__ZU ERLEDIGEN__:
Schreibe aus den Daten jede Zeile heraus, in der die Zeichenfolge „kern“ vorkommt.
▽
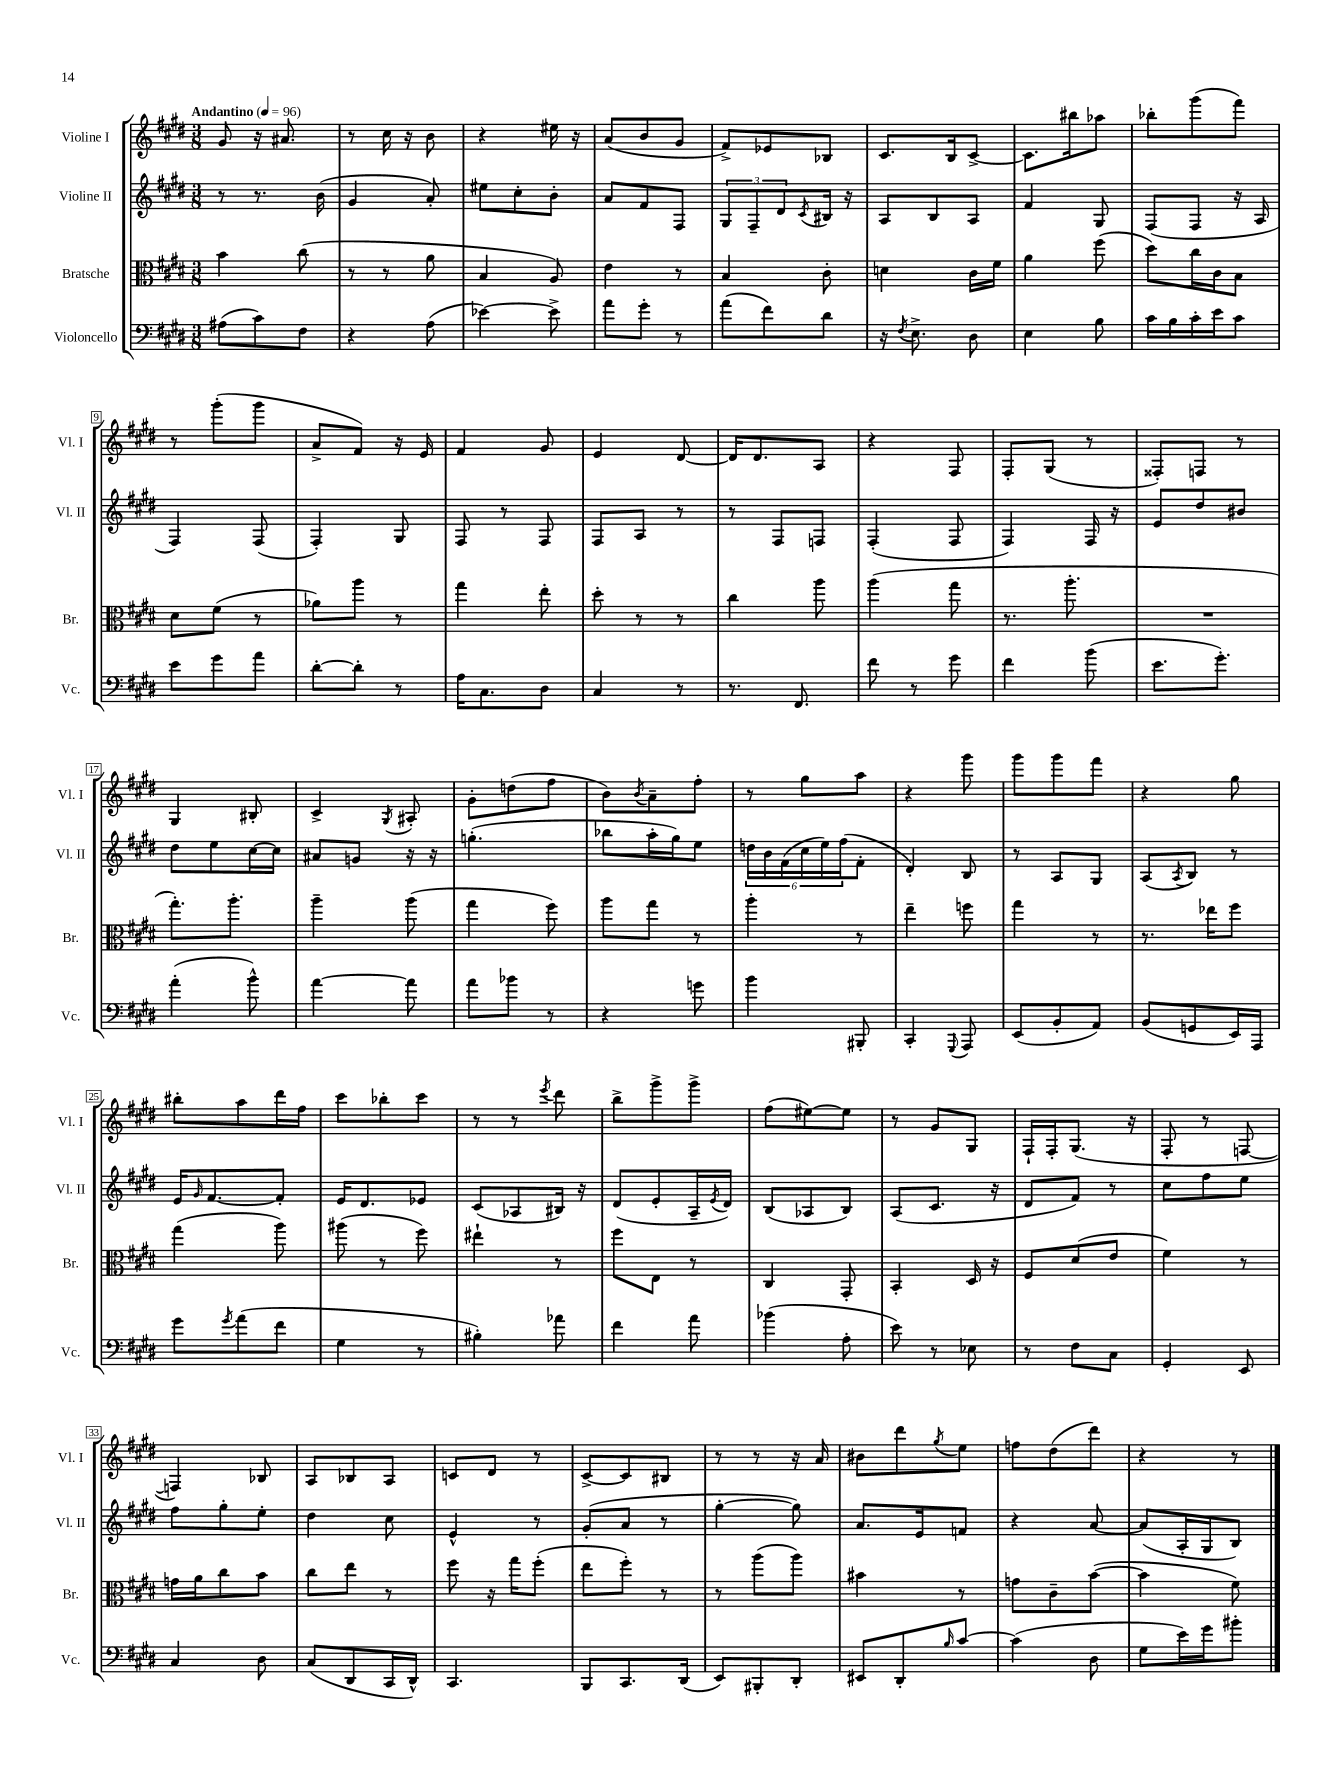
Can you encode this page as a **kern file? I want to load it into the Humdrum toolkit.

**kern	**kern	**kern	**kern
*part4	*part3	*part2	*part1
*staff4	*staff3	*staff2	*staff1
*I"Violoncello	*I"Bratsche	*I"Violine II	*I"Violine I
*I'Vc.	*I'Br.	*I'Vl. II	*I'Vl. I
*clefF4	*clefC3	*clefG2	*clefG2
*k[f#c#g#d#]	*k[f#c#g#d#]	*k[f#c#g#d#]	*k[f#c#g#d#]
*M3/8	*M3/8	*M3/8	*M3/8
*MM96	*MM96	*MM96	*MM96
=1	=1	=1	=1
!	!	!	!LO:TX:a:B:t=Andantino
(8A#X\L	4b\	8r	8g#/
8c#\)	.	8.r	16r
.	.	.	8.a#X/
8F#\J	(8cc#\	.	.
.	.	(16b\	.
=2	=2	=2	=2
4r	8r	4g#/	8r
.	8r	.	16cc#\
.	.	.	16r
(8A\	8a\	8a'/)	8b\
=3	=3	=3	=3
[4e-X\)	4B/	8ee#X\L	4r
.	.	8cc#'\	.
8e-^\]	8A/)	8b'\J	16ee#X\
.	.	.	16r
=4	=4	=4	=4
8a\L	4e\	8a/L	(8a/L
8g#'\J	.	8f#/	8b/
8r	8r	8F#/J	8g#/J
=5	=5	=5	=5
(8a\L	4B/	12G#/L	8f#^/L)
.	.	12F#~/	.
8f#\)	.	.	8e-X/
.	.	12d#/	.
.	.	8qc#/	.
8d#\J	8c#'\	16B#X/Jk	8B-X/J
.	.	16r	.
=6	=6	=6	=6
16r	4dn\	8A/L	8.c#/L
8qF#/	.	.	.
8.E^\	.	.	.
.	.	8B/	.
.	.	.	16B/k
8D#\	16c#\LL	8A/J	[8c#^/J
.	16f#\JJ	.	.
=7	=7	=7	=7
4E\	4a\	4f#/	8.c#\L]
.	.	.	16bb#X\k
8B\	(8ff#\	8G#/	8aa-X\J
=8	=8	=8	=8
16c#\LL	8dd#\L)	(8F#/L	8bb-X'\L
16B\	.	.	.
16c#'\	16cc#\L	8F#/J	(8ggg#\
16e\J	16c#\J	.	.
8c#\J	8B\J	16r	8fff#\J)
.	.	16A/	.
!!LO:LB:g=z
=9	=9	=9	=9
8e\L	8d#\L	4F#/)	8r
8g#\	(8f#\J	.	(8ggg#'\L
8a\J	8r	(8F#/	8ggg#\J
=10	=10	=10	=10
[8d#'\L	8a-X\L)	4F#'/)	8a^/L
8d#'\J]	8aa\J	.	8f#/J)
8r	8r	8G#/	16r
.	.	.	16e/
=11	=11	=11	=11
16A\KL	4gg#\	8F#/	4f#/
8.C#\	.	.	.
.	.	8r	.
8D#\J	8ee'\	8F#/	8g#/
=12	=12	=12	=12
4C#/	8dd#'\	8F#/L	4e/
.	8r	8A/J	.
8r	8r	8r	[8d#/
=13	=13	=13	=13
8.r	4cc#\	8r	16d#/KL]
.	.	.	8.d#/
.	.	8F#/L	.
8.FF#/	.	.	.
.	8aa\	8Fn/J	8A/J
=14	=14	=14	=14
8f#\	(4aa\	(4F#'/	4r
8r	.	.	.
8g#\	8gg#\	8F#/	8F#/
=15	=15	=15	=15
4f#\	8.r	4F#/)	8F#'/L
.	.	.	(8G#/J
.	8.aa'\	.	.
(8b\	.	16F#/	8r
.	.	16r	.
=16	=16	=16	=16
8.e\L	4.r	8e/L	8F##X'/L)
.	.	8dd#/	8Fn/J
8.g#'\J)	.	.	.
.	.	8b#X/J	8r
!!LO:LB:g=z
=17	=17	=17	=17
(4a'\	8.gg#'\L)	8dd#\L	4G#/
.	.	8ee\	.
.	8.aa'\J	.	.
8b^^\)	.	[16cc#\L	8B#X'/
.	.	16cc#\JJ]	.
=18	=18	=18	=18
[4a\	4aa~\	8a#X/L	4c#^/
.	.	8gn/J	.
.	.	.	8qG#/
8a\]	(8aa\	16r	8A#X'/
.	.	16r	.
=19	=19	=19	=19
8a\L	4gg#\	(4.ggn'\	8g#'\L
8b-X\J	.	.	(8ddn\
8r	8ff#\)	.	8ff#\J
=20	=20	=20	=20
4r	8aa\L	8bb-X\L	8b\L)
.	.	.	8qb/
.	8gg#\J	16aa'\L	8a~\
.	.	16gg#\J)	.
8gn\	8r	8ee\J	8ff#'\J
=21	=21	=21	=21
4b\	4aa'\	24ddn\LL	8r
.	.	24b\	.
.	.	(24f#\	.
.	.	24cc#\	8gg#\L
.	.	24ee\)	.
.	.	(24ff#\J	.
8BBB#X'/	8r	8f#'\J	8aa\J
=22	=22	=22	=22
4CC#'/	4ee~\	4d#'/)	4r
8qqGGG#/	.	.	.
8AAA/	8ffn\	8B/	8ggg#\
=23	=23	=23	=23
(8EE/L	4gg#\	8r	8ggg#\L
8BB'/	.	8A/L	8ggg#\
8AA/J)	8r	8G#/J	8fff#\J
=24	=24	=24	=24
(8BB/L	8.r	(8A/L	4r
.	.	8qA/	.
8GGn/	.	8B/J)	.
.	16ee-X\KL	.	.
16EE/L)	8ff#\J	8r	8gg#\
16AAA/JJ	.	.	.
!!LO:LB:g=z
=25	=25	=25	=25
8g#\L	(4gg#\	16e/KL	8bb#X'\L
.	.	16qqg#/	.
.	.	[8.f#/	.
8qg#/	.	.	.
(8a\	.	.	8aa\
8f#\J	8aa\)	8f#'/J]	16ddd#\L
.	.	.	16ff#\JJ
=26	=26	=26	=26
4G#\	(8aa#X\	16e/KL	8ccc#\L
.	.	8.d#/	.
.	8r	.	8bb-X'\
8r	8ff#\)	8e-X/J	8ccc#\J
=27	=27	=27	=27
4B#X'\)	4ee#X`\	(8c#/L	8r
.	.	8A-X/	8r
.	.	.	8qeee/
8a-X\	8r	16B#X/Jk)	8ddd#\
.	.	16r	.
=28	=28	=28	=28
4f#\	8ff#\L	(8d#/L	8bb^\L
.	8E\J	8e'/	8ggg#^\
8a\	8r	16A~/L	8ggg#^\J
.	.	8qe/	.
.	.	16d#/JJ)	.
=29	=29	=29	=29
(4b-X\	4C#/	(8B/L	(8ff#\L
.	.	8A-X/	[8ee#X\)
8A'\	8GG#'/	8B/J)	8ee#\J]
=30	=30	=30	=30
8e\)	4BB'/	(8A/L	8r
8r	.	8.c#/J	8g#/L
8E-X\	16D#/	.	8G#/J
.	16r	16r	.
=31	=31	=31	=31
8r	8F#/L	8d#/L	16F#`/LL
.	.	.	16F#'/J
8F#\L	(8d#/	8f#/J)	(8.G#/J
8C#\J	8e/J	8r	.
.	.	.	16r
=32	=32	=32	=32
4GG#'/	4f#\)	8cc#\L	8F#'/
.	.	8ff#\	8r
8EE/	8r	8ee\J	[8Fn/
!!LO:LB:g=z
=33	=33	=33	=33
4C#/	16gn\LL	8ff#\L	4Fn/])
.	16a\J	.	.
.	8cc#\	8gg#'\	.
8D#\	8b\J	8ee'\J	8B-X/
=34	=34	=34	=34
(8C#/L	8cc#\L	4dd#\	8A/L
8DD#/	8ee\J	.	8B-X/
16CC#/L	8r	8cc#\	8A/J
16DD#^^/JJ)	.	.	.
=35	=35	=35	=35
4.CC#/	8ff#\	4e^^/	8cn/L
.	16r	.	8d#/J
.	16gg#\KL	.	.
.	(8ff#'\J	8r	8r
=36	=36	=36	=36
8BBB/L	8ee\L	(8g#'/L	[8c#^/L
8.CC#/	8ff#'\J)	8a/J	8c#/]
.	8r	8r	8B#X/J
(16DD#/Jk	.	.	.
=37	=37	=37	=37
8EE/L)	8r	[4gg#'\	8r
8BBB#X'/	(8aa\L	.	8r
8DD#'/J	8aa\J)	8gg#\])	16r
.	.	.	16a/
=38	=38	=38	=38
8EE#X/L	4b#X\	8.a/L	8b#X\L
8DD#'/	.	.	8ddd#\
.	.	16e/k	.
16qqB/	.	.	8qgg#/
[8c#/J	8r	8fn/J	8ee\J
=39	=39	=39	=39
(4c#\]	8gn\L	4r	8ffn\L
.	8c#~\	.	(8dd#\
8D#\	([8b\J	[8a/	8ddd#\J)
=40	=40	=40	=40
8G#\L	4b\]	(8a/L]	4r
16e\L)	.	16A'/L	.
16g#\J	.	16G#/J	.
8b#X'\J	8f#\)	8B/J)	8r
==	==	==	==
*-	*-	*-	*-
△
__ÜBUNGSERGEBNIS__:
Can you encode this page as a **kern file? I want to load it into the Humdrum toolkit.
**kern	**kern	**kern	**kern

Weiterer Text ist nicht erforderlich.